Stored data
= = = = =
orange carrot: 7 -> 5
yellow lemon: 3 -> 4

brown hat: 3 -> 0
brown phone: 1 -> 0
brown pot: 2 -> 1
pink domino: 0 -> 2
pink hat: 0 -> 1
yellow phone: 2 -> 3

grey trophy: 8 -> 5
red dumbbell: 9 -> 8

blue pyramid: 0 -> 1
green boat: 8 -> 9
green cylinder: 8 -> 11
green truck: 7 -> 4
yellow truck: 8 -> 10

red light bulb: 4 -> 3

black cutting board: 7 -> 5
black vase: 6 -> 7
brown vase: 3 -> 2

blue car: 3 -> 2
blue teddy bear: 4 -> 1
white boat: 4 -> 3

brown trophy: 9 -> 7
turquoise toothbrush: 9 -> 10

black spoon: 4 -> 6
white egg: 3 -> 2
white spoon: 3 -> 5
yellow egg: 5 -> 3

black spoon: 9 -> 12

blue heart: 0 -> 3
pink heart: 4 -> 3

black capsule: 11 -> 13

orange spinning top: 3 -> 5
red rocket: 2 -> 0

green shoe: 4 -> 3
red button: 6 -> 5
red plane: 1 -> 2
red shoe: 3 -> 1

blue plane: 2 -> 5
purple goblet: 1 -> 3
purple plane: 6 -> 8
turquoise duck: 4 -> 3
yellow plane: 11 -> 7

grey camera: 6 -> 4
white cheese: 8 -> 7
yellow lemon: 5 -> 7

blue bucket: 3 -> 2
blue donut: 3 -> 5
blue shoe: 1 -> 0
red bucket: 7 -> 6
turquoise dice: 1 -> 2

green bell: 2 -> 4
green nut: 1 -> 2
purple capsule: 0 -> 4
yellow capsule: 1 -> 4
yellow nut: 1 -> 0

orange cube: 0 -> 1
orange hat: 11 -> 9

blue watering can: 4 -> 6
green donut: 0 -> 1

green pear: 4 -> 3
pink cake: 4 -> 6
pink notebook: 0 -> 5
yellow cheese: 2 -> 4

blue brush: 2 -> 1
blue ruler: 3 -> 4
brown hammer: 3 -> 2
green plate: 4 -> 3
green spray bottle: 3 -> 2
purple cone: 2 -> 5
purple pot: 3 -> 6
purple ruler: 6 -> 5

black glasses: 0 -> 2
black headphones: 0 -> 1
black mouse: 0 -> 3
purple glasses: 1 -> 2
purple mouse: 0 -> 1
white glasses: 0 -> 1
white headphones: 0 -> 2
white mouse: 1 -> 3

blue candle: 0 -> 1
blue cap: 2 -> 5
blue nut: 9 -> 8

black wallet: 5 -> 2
= = = = =
**YOUR OBJECTIVE**:
Among the lines above, the ones holding the word "white" must be counted; only that count is to be given.

**FINAL ANSWER**:
7